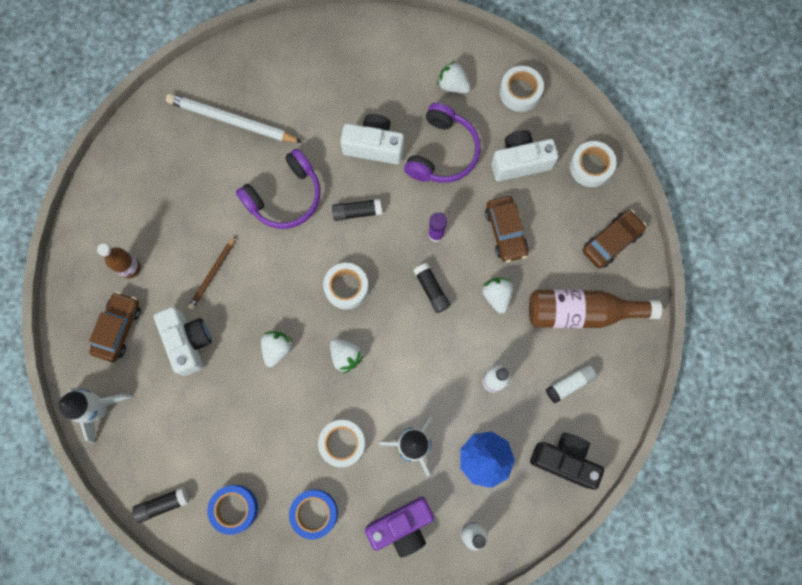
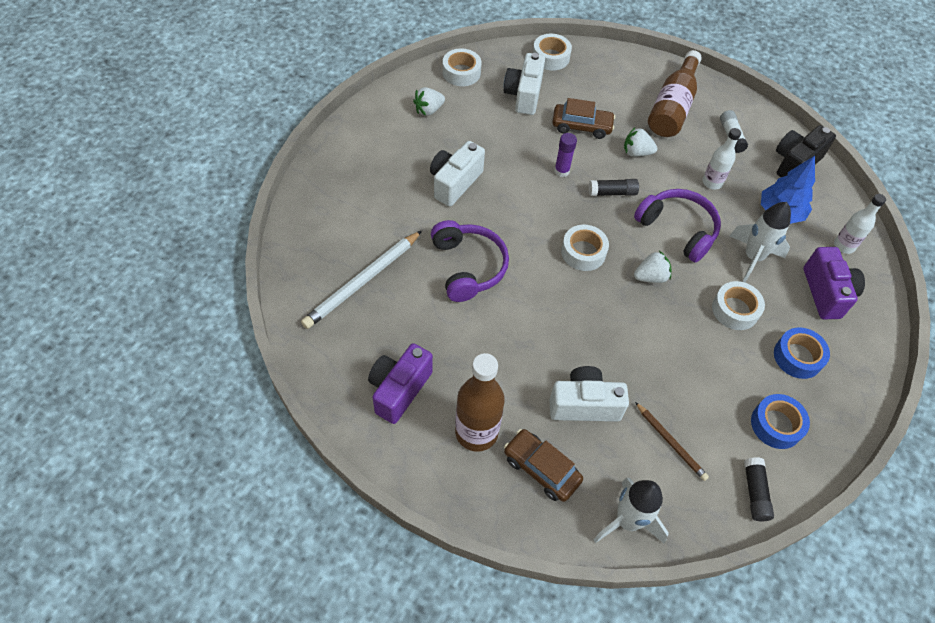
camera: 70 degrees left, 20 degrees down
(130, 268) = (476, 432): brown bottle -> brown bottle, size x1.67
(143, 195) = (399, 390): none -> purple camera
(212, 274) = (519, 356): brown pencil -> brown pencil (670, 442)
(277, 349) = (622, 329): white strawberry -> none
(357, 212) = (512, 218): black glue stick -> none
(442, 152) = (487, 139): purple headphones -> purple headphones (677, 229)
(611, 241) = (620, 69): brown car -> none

_DIRECTIONS_: Copy from the line with "(357, 212) = (512, 218): black" to the final line of the records, inclusive, and add nothing else.

_ANSWER SPACE_:
(357, 212) = (512, 218): black glue stick -> none
(442, 152) = (487, 139): purple headphones -> purple headphones (677, 229)
(611, 241) = (620, 69): brown car -> none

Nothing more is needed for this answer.